PROBLEM:
The answer should match the entries that follow exactly, except that no image appears in it.

DATA FOR THIS TASK:
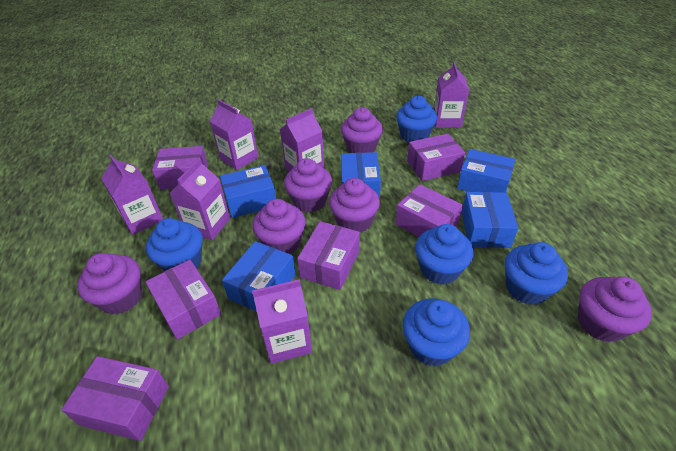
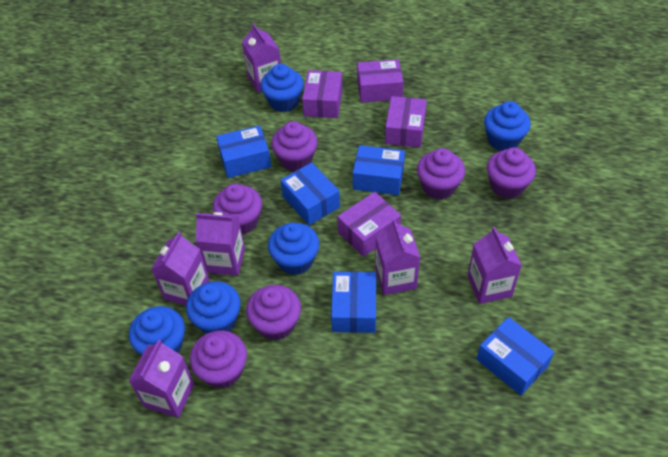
purple box: 6 -> 4

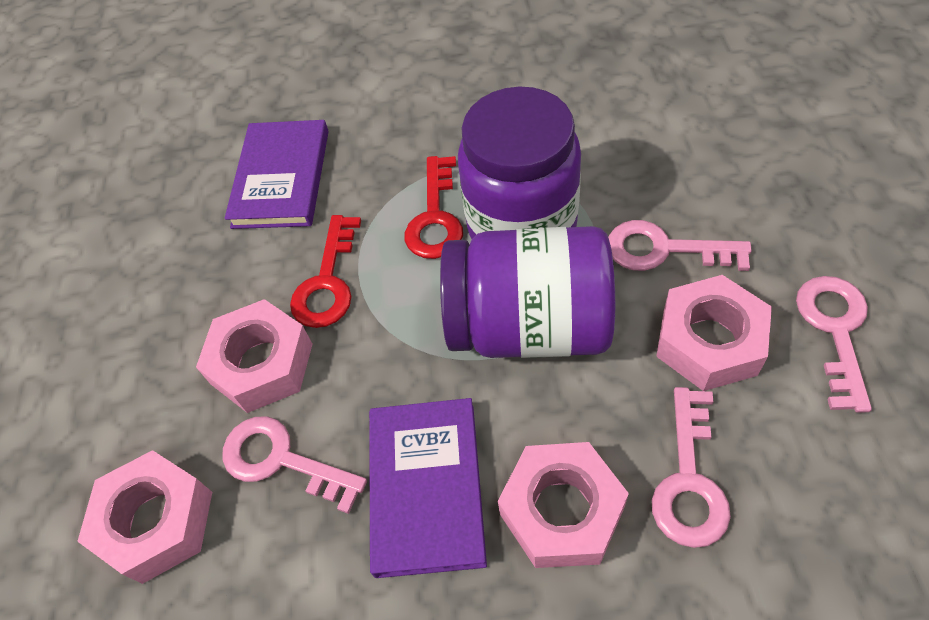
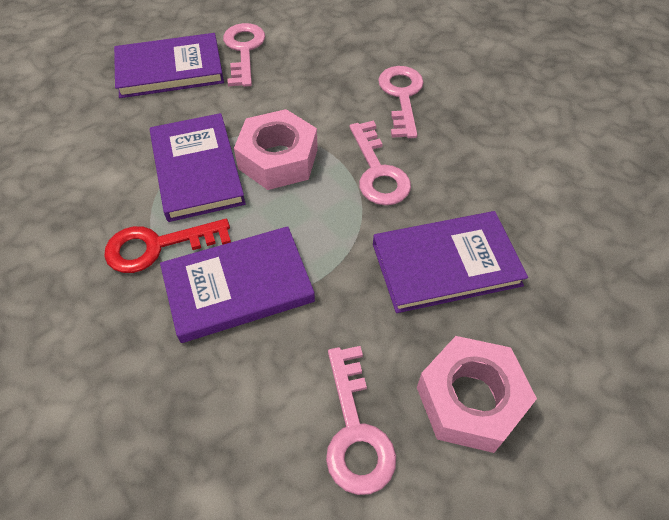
pink nut: 4 -> 2
purple book: 2 -> 4
purple jar: 2 -> 0
red key: 2 -> 1

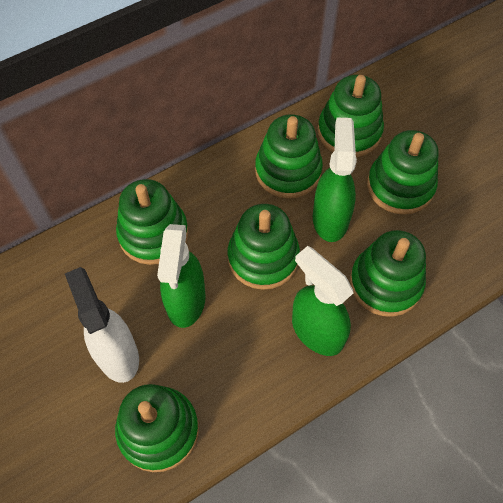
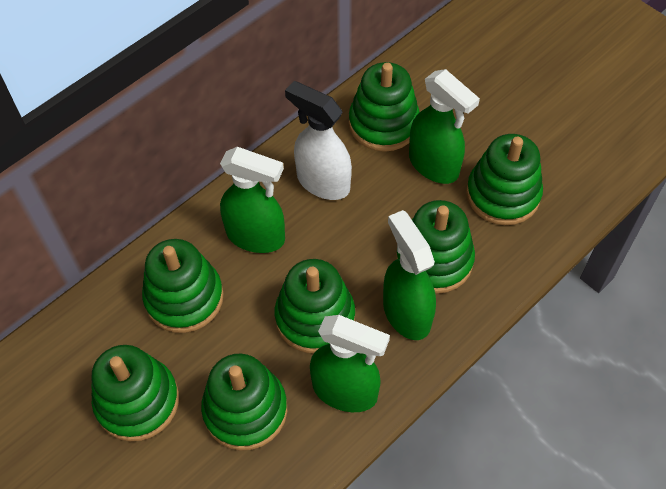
green spray bottle: 3 -> 4

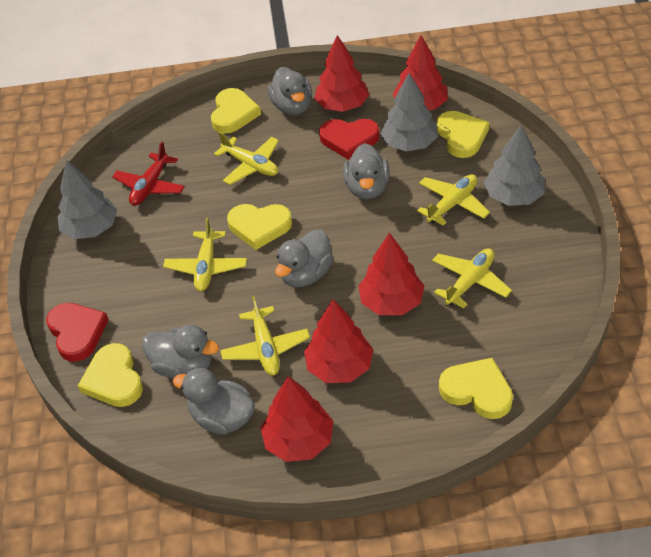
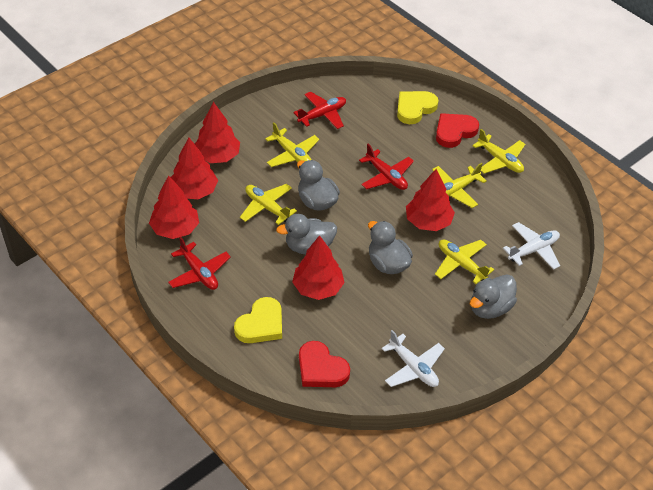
grey duck: 5 -> 4
grey tree: 3 -> 0
red plane: 1 -> 3
white plane: 0 -> 2
yellow heart: 5 -> 2

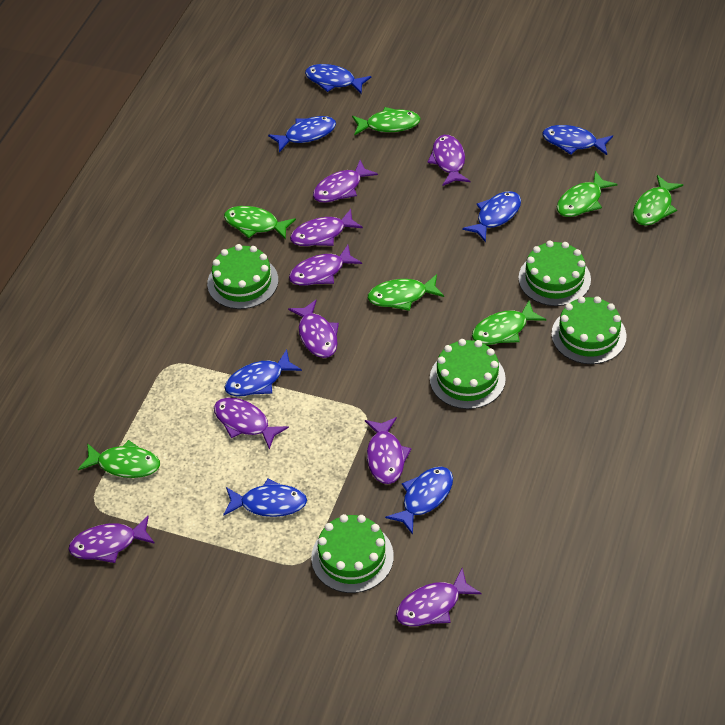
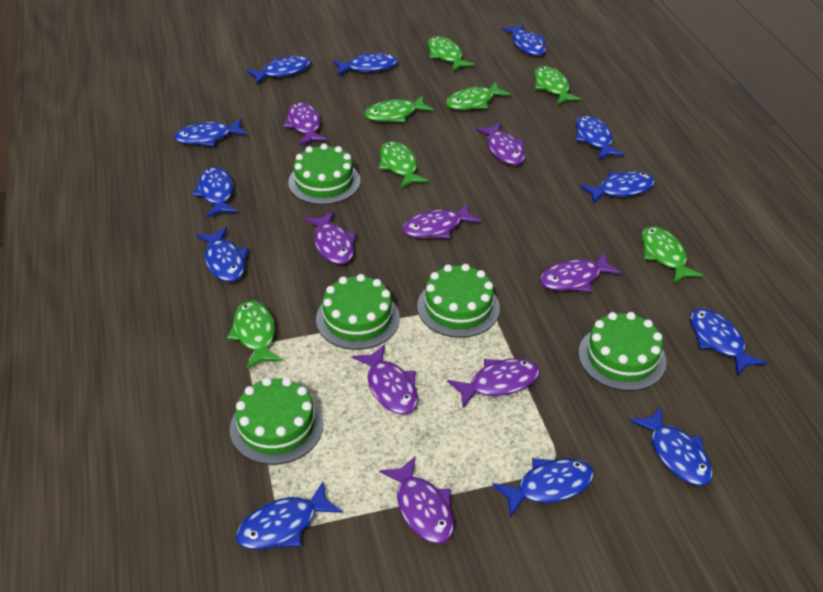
blue fish: 7 -> 12
purple fish: 9 -> 8

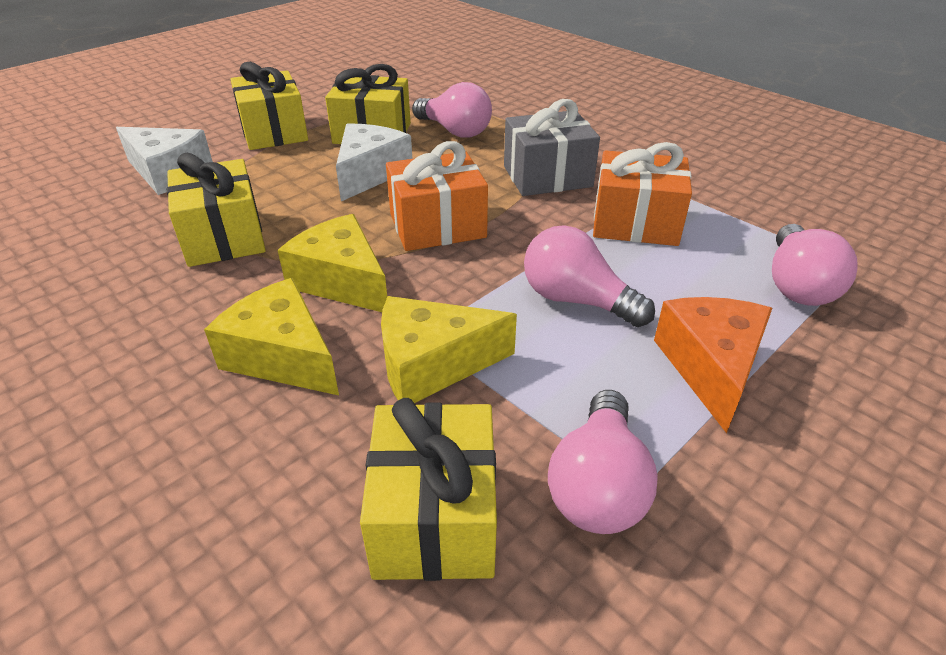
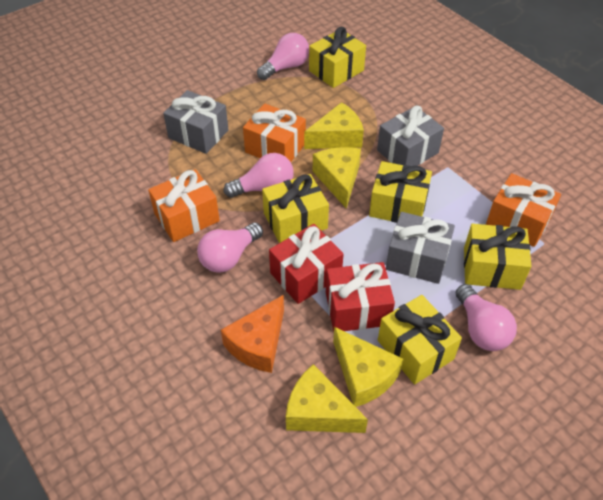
grey gift: 1 -> 3
orange gift: 2 -> 3
red gift: 0 -> 2
white cheese: 2 -> 0
yellow cheese: 3 -> 4
yellow gift: 4 -> 5

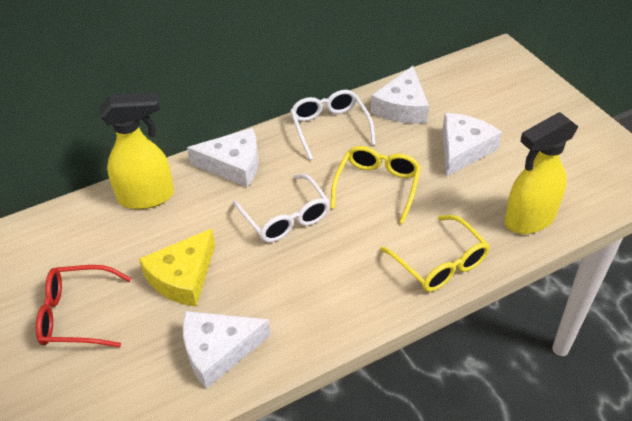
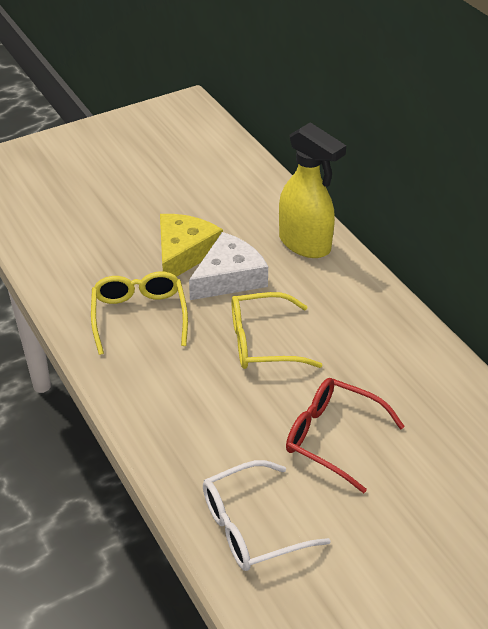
white cheese: 4 -> 1
white glasses: 2 -> 1
yellow spray bottle: 2 -> 1

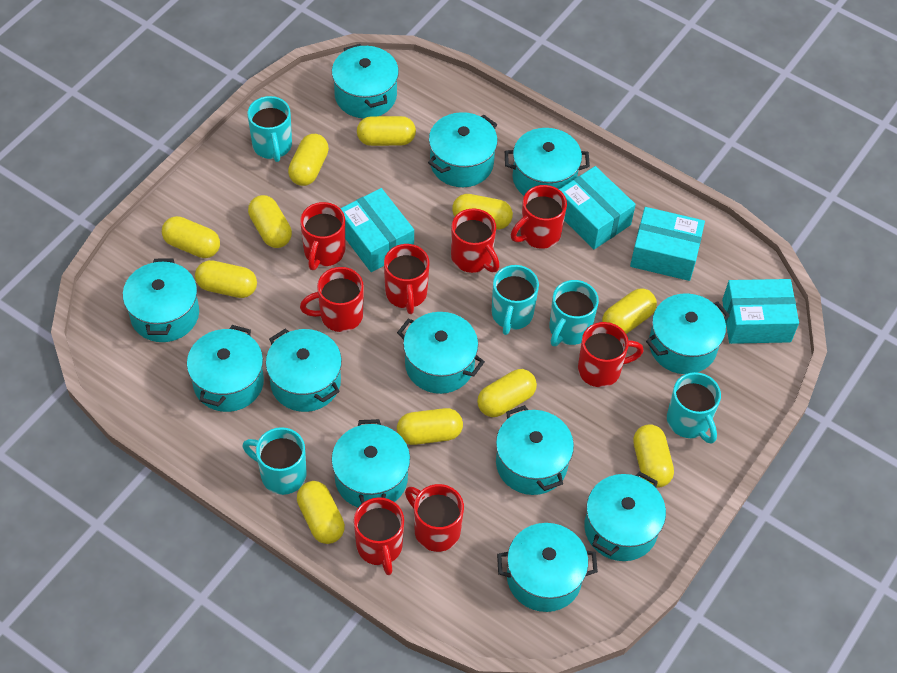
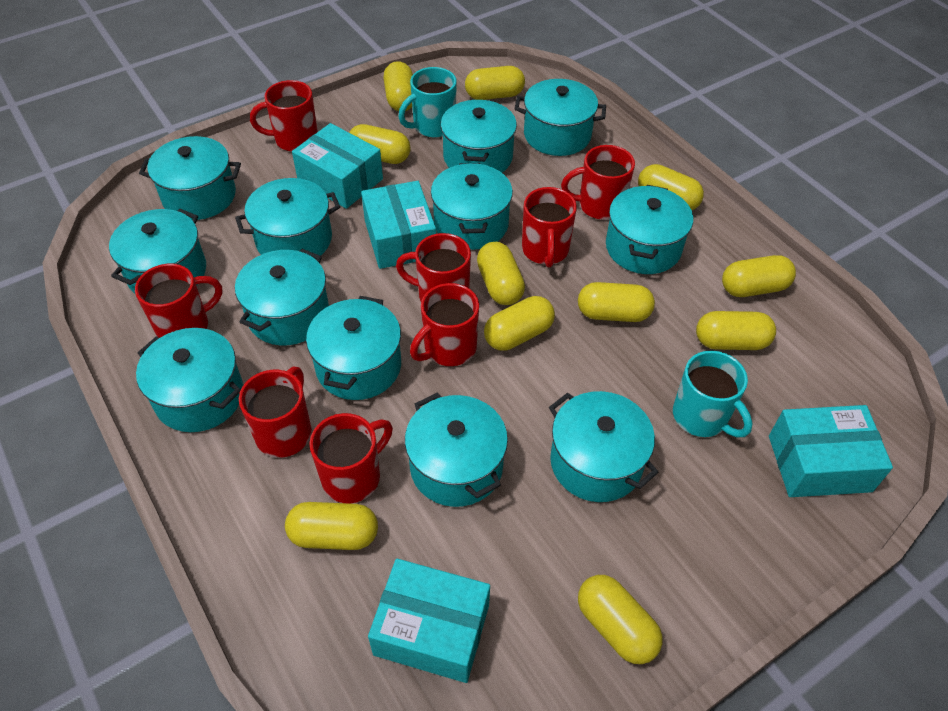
turquoise mug: 5 -> 2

TASK ANSWER:
purple box: 6 -> 4

pink nut: 4 -> 2
purple book: 2 -> 4
purple jar: 2 -> 0
red key: 2 -> 1

green spray bottle: 3 -> 4

grey duck: 5 -> 4
grey tree: 3 -> 0
red plane: 1 -> 3
white plane: 0 -> 2
yellow heart: 5 -> 2

blue fish: 7 -> 12
purple fish: 9 -> 8

grey gift: 1 -> 3
orange gift: 2 -> 3
red gift: 0 -> 2
white cheese: 2 -> 0
yellow cheese: 3 -> 4
yellow gift: 4 -> 5

white cheese: 4 -> 1
white glasses: 2 -> 1
yellow spray bottle: 2 -> 1

turquoise mug: 5 -> 2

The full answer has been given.